The required lines are those that contain "right"; pull them out of the data and copy them.

##########

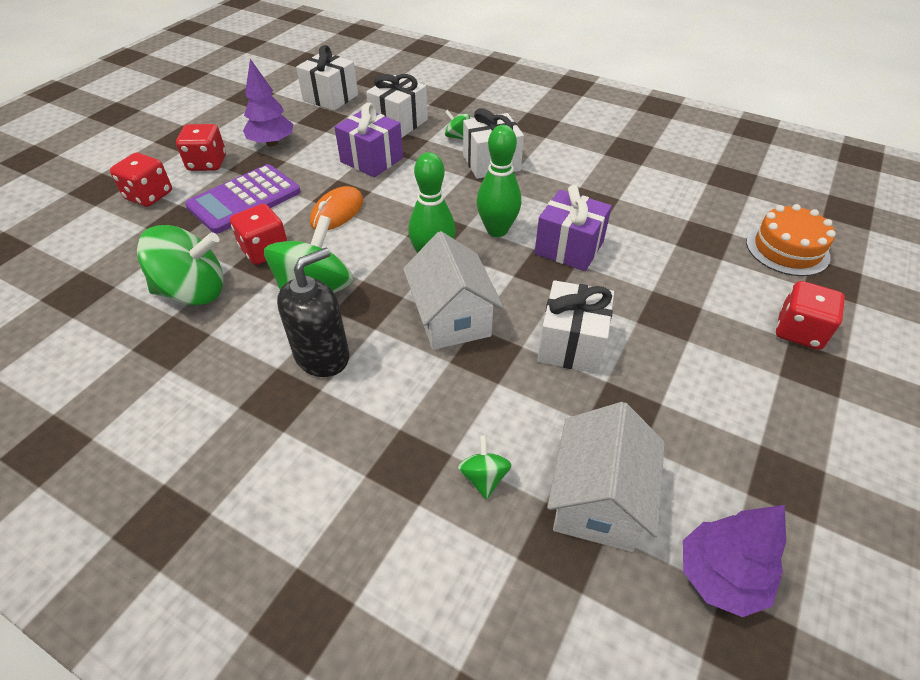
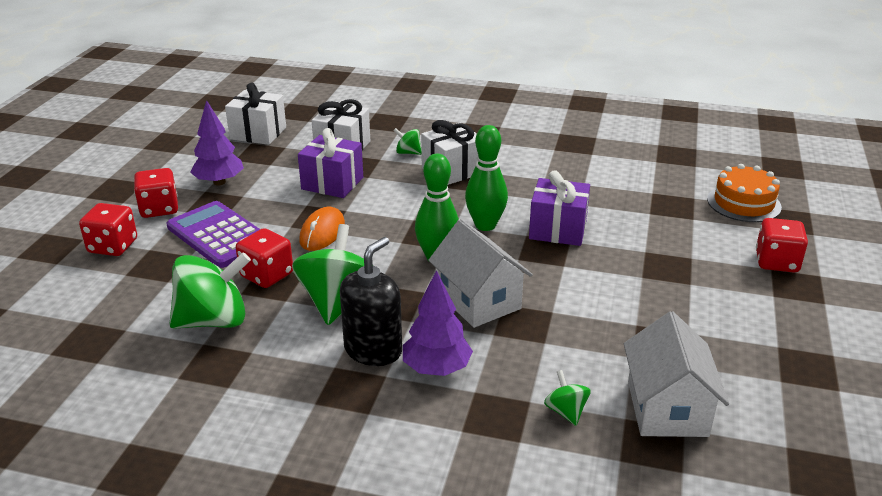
camera: 15 degrees left, 15 degrees down
(244, 199) = (219, 235): purple calculator -> purple calculator turned 105 degrees clockwise
(571, 344) = (594, 303): white gift -> none
(720, 577) = (782, 439): purple tree -> purple tree (436, 369)

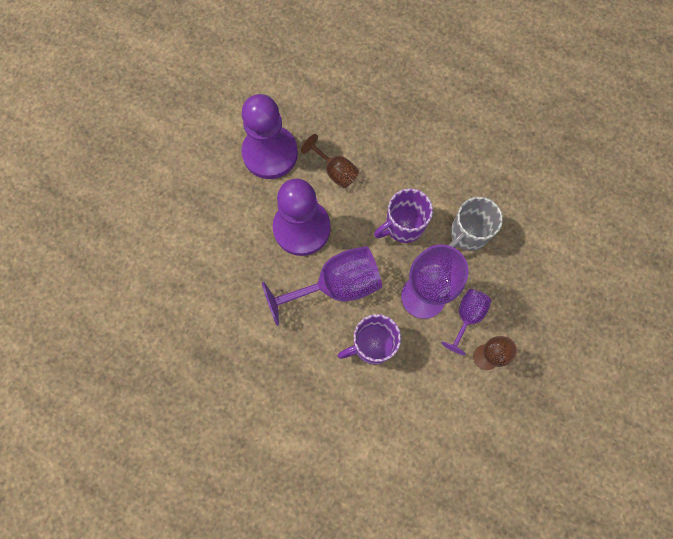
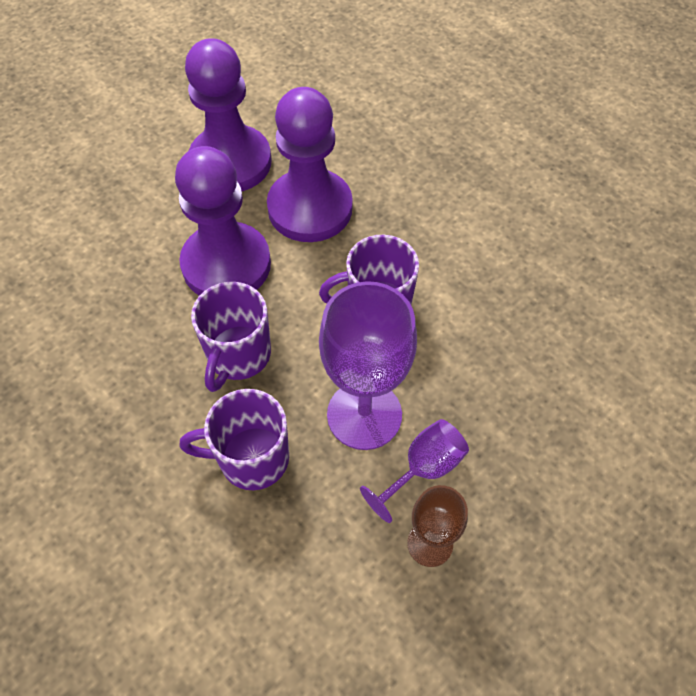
camera: 20 degrees right, 15 degrees down
(335, 171) = (310, 208): brown goblet -> purple pawn
(336, 285) = (238, 355): purple goblet -> purple mug
(468, 234) = (473, 348): grey mug -> none

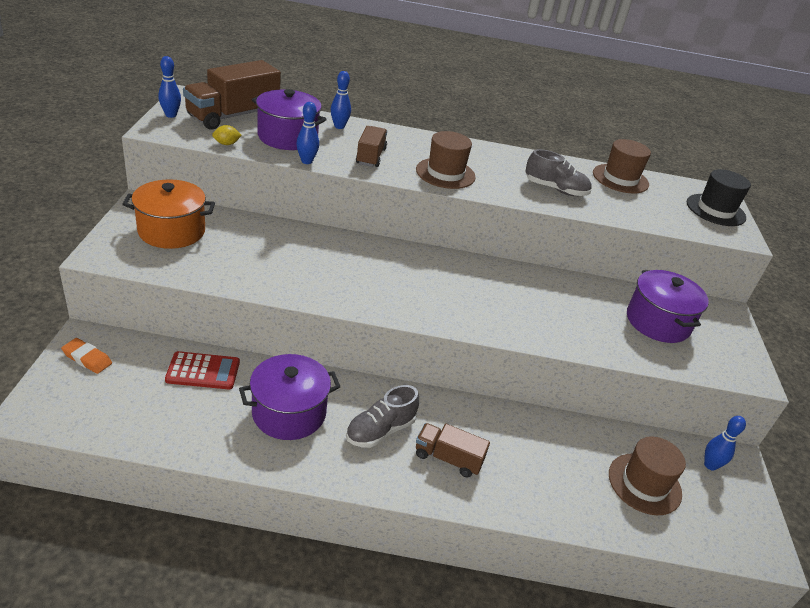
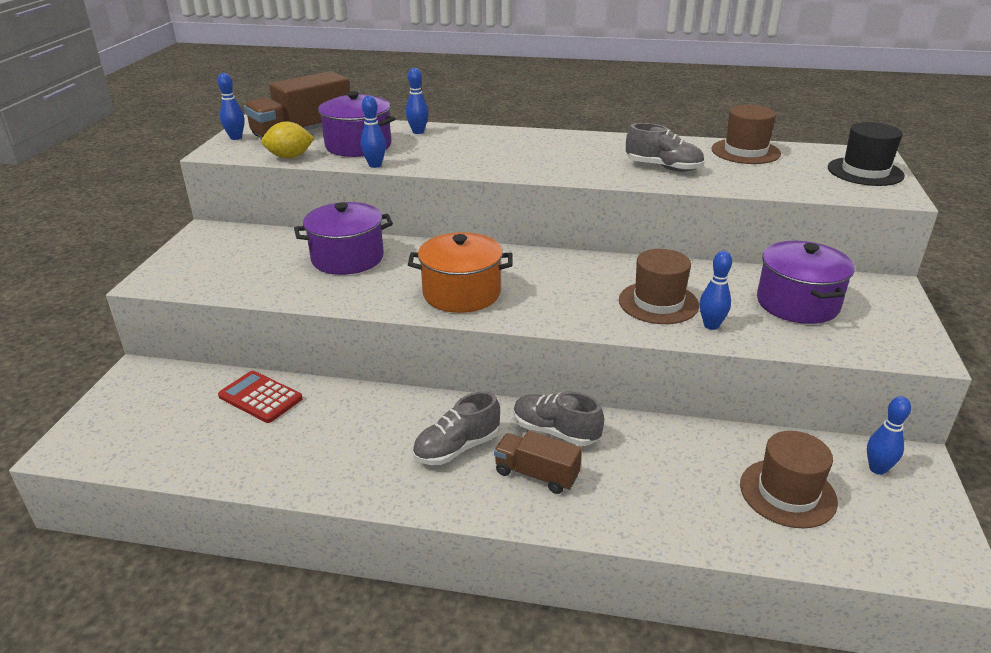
camera: 10 degrees right, 5 degrees down
(87, 358) = (136, 392): orange eraser -> none
(171, 231) = (232, 253): orange pot -> orange pot (461, 293)
(203, 371) = (260, 397): red calculator -> red calculator turned 150 degrees counterclockwise
(226, 144) = (290, 157): yellow lemon -> yellow lemon, size x1.66
(289, 413) = (351, 434): purple pot -> purple pot (347, 258)
(371, 156) = (448, 155): brown truck -> none
(445, 173) = (532, 163): brown hat -> brown hat (658, 303)
(460, 419) = (555, 431): none -> grey shoe
(592, 339) = (711, 325): none -> blue bowling pin

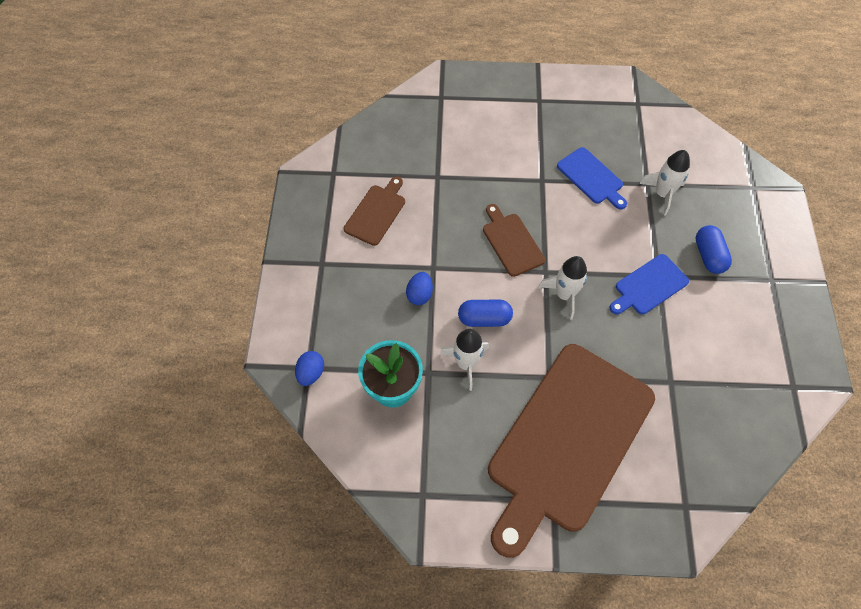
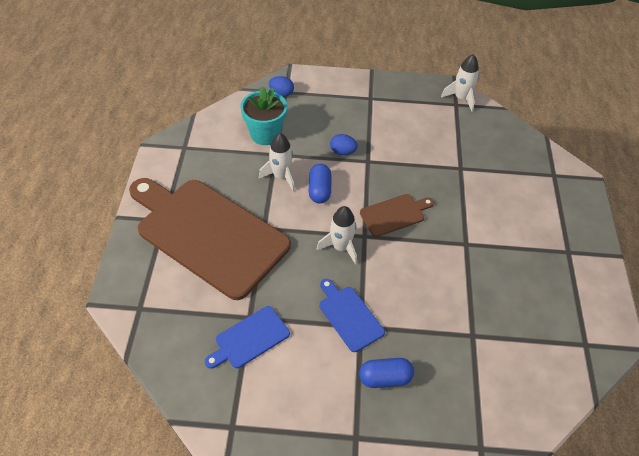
camera: 90 degrees right, 10 degrees down
(376, 212) = (419, 129): brown cutting board -> none
(591, 178) = (474, 285): blue cutting board -> blue cutting board (249, 338)
(662, 194) = (460, 347): white rocket -> white rocket (461, 98)

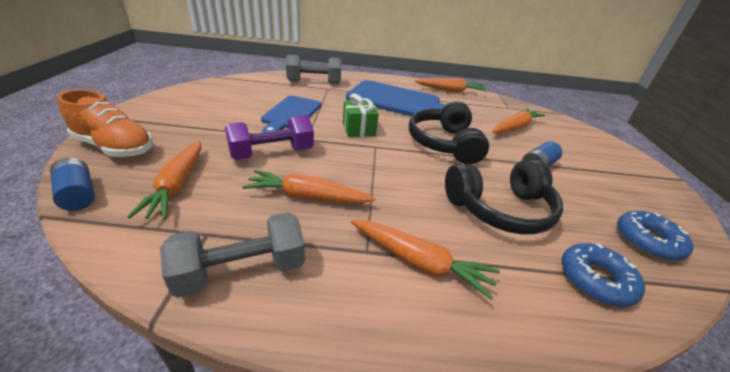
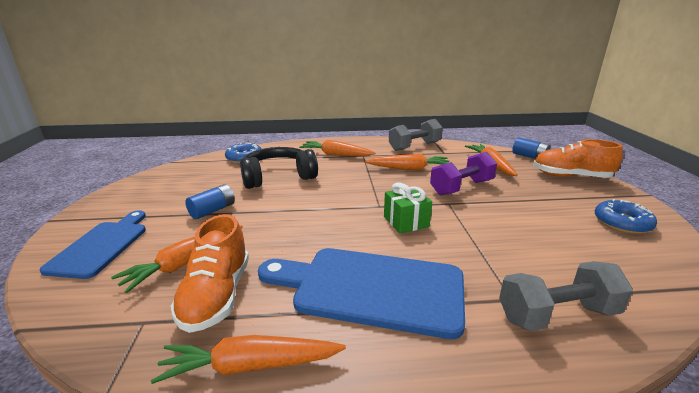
camera: 175 degrees right, 10 degrees down
(291, 114) = (498, 229): blue cutting board -> blue cutting board (101, 246)
(444, 143) = (305, 220): black headphones -> none
(480, 111) = (217, 296): none -> orange shoe
(647, 241) = (185, 174): blue donut -> blue donut (622, 223)

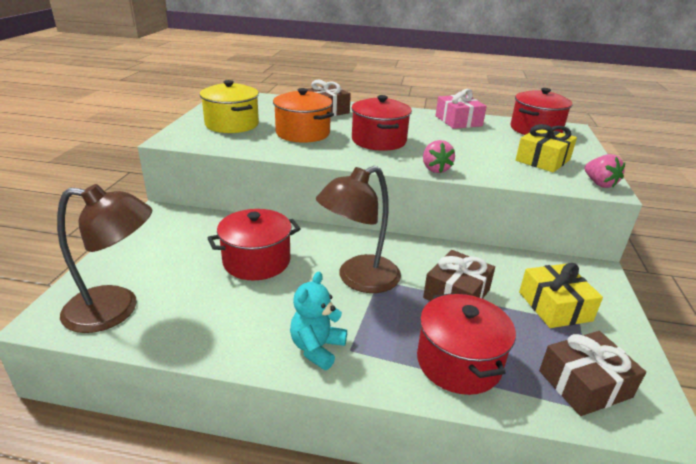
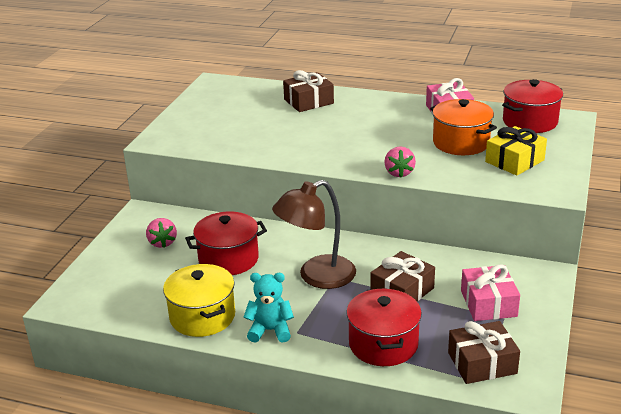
camera: 10 degrees right, 0 degrees up
(116, 309) = (112, 297): brown lamp -> none
(232, 124) = (211, 122): yellow pot -> yellow pot (202, 316)
(302, 133) = (279, 131): orange pot -> orange pot (461, 143)
(317, 348) = (270, 330): turquoise teddy bear -> turquoise teddy bear turned 60 degrees clockwise
(379, 141) = (354, 139): red pot -> none
(554, 306) = (488, 303): yellow gift -> pink gift
(599, 184) = (556, 188): pink strawberry -> pink strawberry (162, 243)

##########

§ Answer to the exercise:
camera: 20 degrees right, 15 degrees down
camera: 10 degrees right, 5 degrees down
camera: 90 degrees right, 10 degrees down
camera: 175 degrees right, 10 degrees down
camera: 10 degrees right, 0 degrees up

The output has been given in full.